● **Task directions**:
For the entries below, the result should be an exact transcription of the lines from the one with "brown circle: moved 5 px down" up to and including the one with "green rectangle at", and only those.

● **Dataset records**:

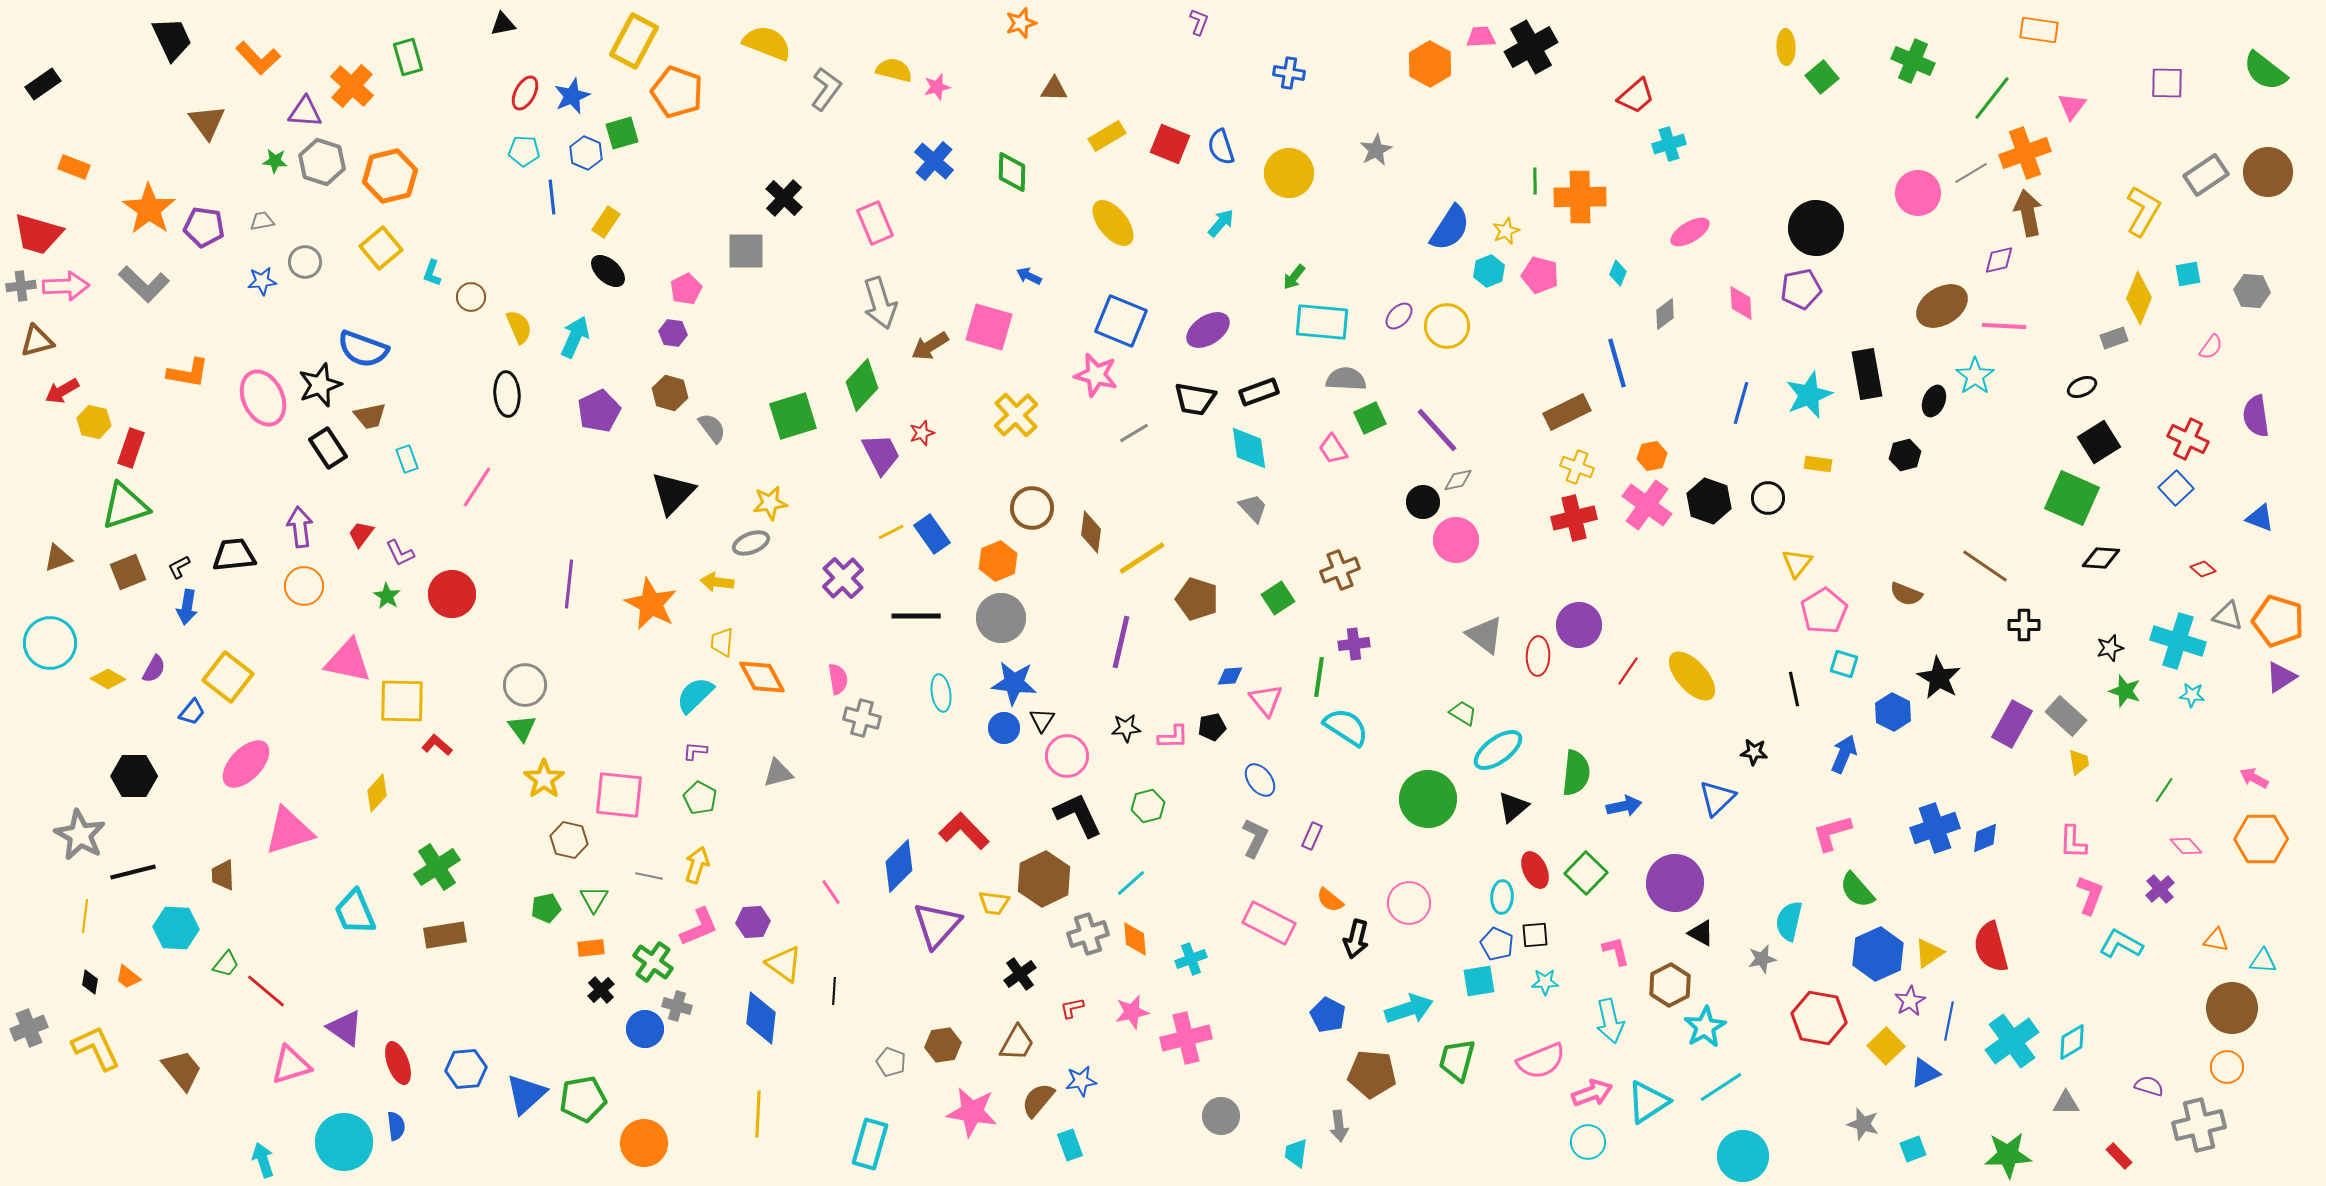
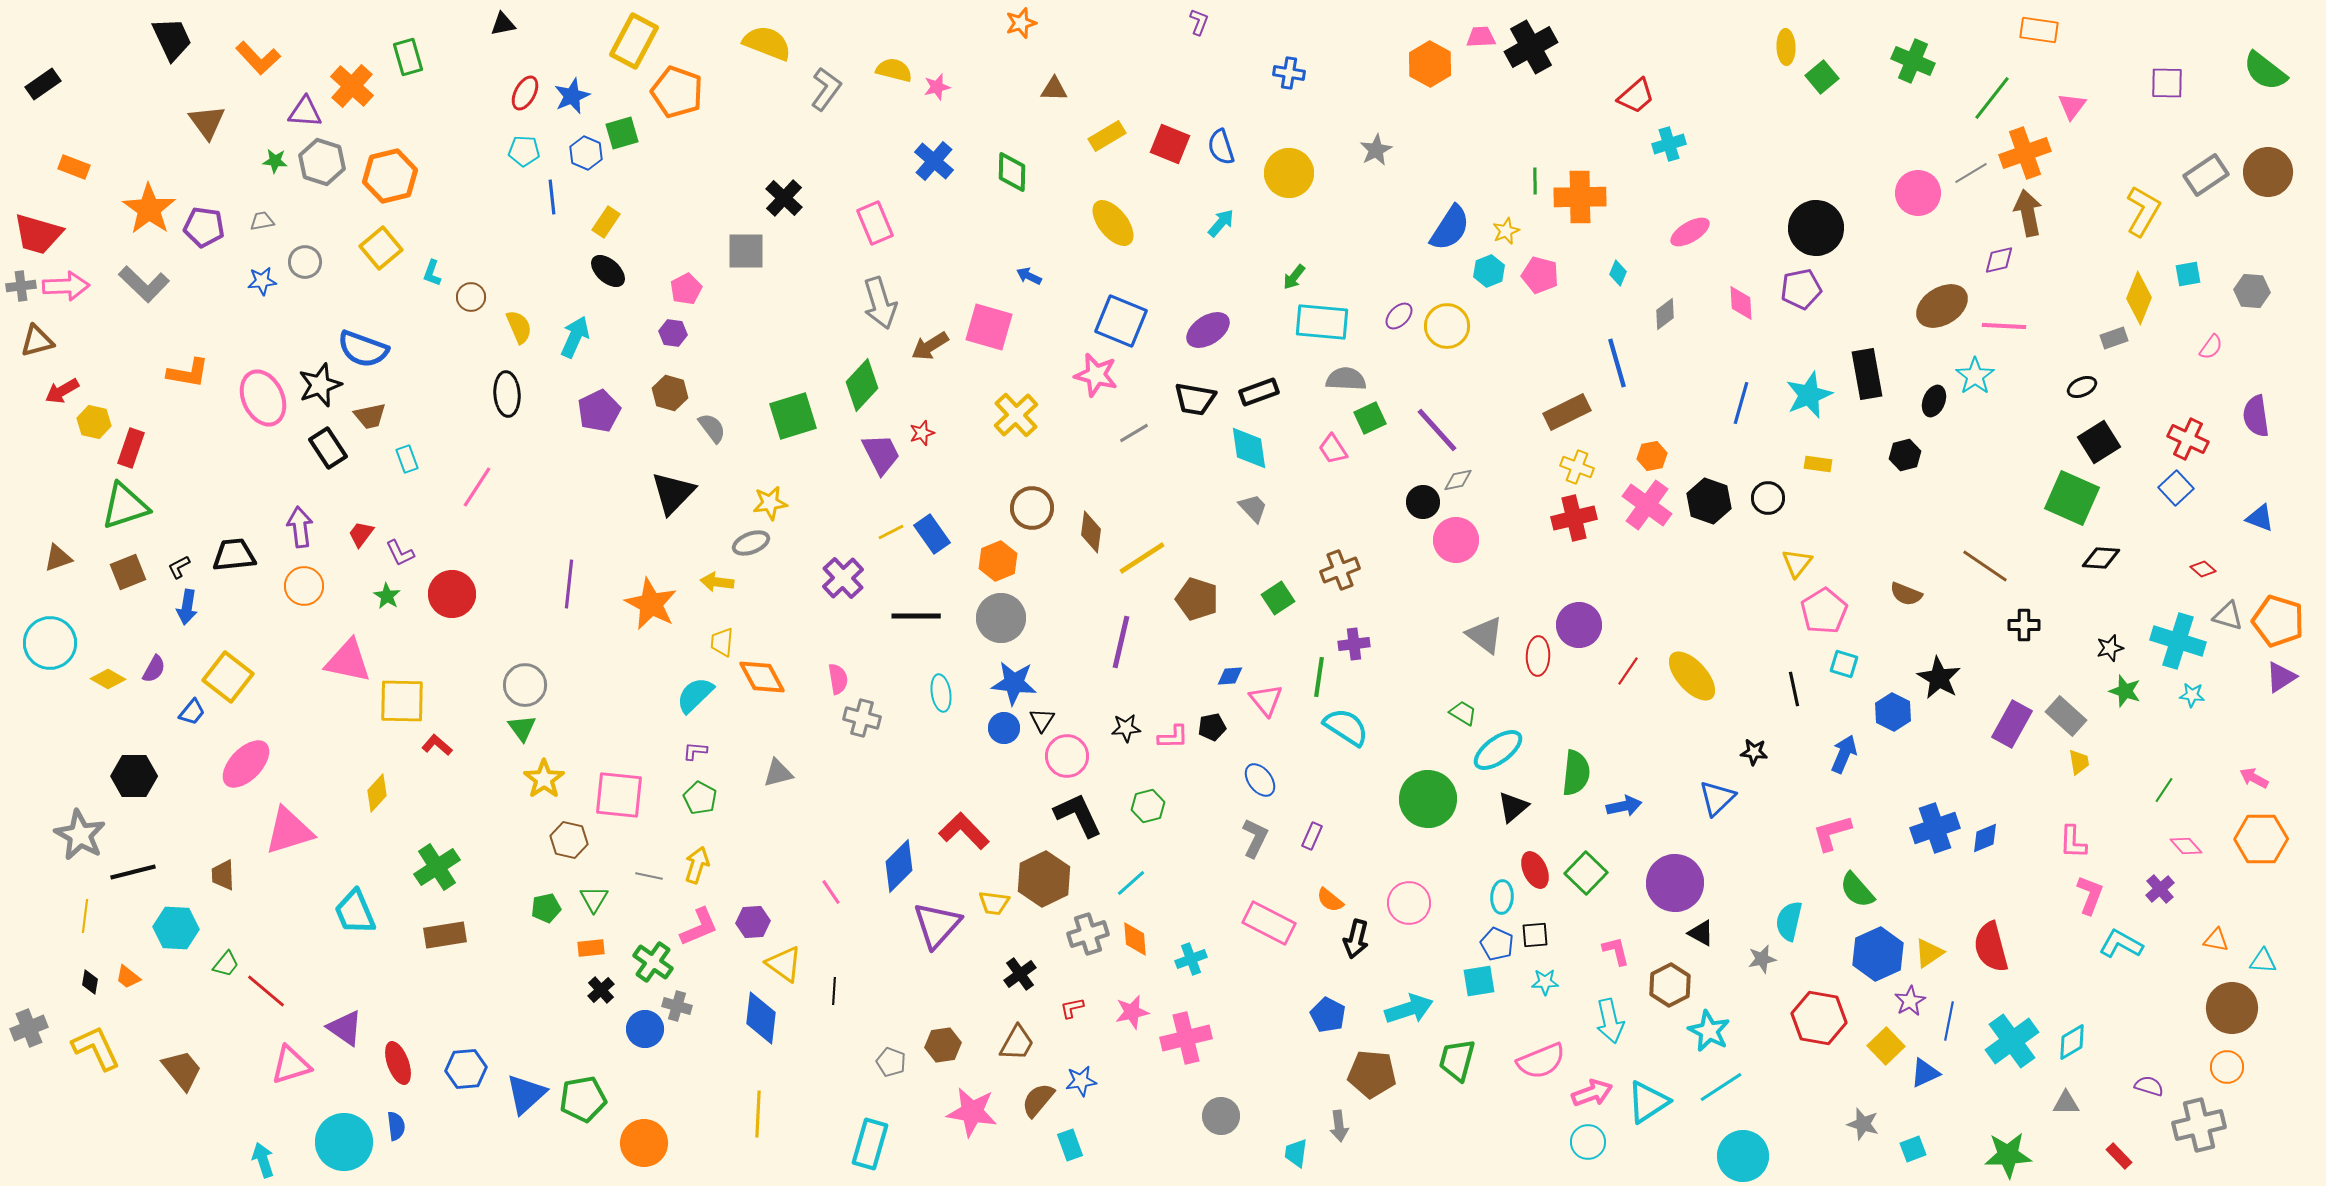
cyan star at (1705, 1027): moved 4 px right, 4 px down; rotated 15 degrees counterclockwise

...

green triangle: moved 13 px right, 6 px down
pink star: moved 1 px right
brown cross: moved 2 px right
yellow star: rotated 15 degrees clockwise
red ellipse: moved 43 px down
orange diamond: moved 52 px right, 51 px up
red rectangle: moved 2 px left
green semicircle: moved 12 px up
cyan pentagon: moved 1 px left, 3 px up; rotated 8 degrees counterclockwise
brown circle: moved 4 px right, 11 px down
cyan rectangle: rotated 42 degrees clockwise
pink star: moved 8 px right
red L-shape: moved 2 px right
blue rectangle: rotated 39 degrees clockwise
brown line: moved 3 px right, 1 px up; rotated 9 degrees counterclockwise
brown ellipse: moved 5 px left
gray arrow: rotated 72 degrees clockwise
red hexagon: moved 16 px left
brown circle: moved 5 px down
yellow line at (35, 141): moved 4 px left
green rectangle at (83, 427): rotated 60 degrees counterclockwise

● **Output of the task**:
brown circle: moved 5 px down
yellow line at (35, 141): moved 4 px left
green rectangle at (83, 427): rotated 60 degrees counterclockwise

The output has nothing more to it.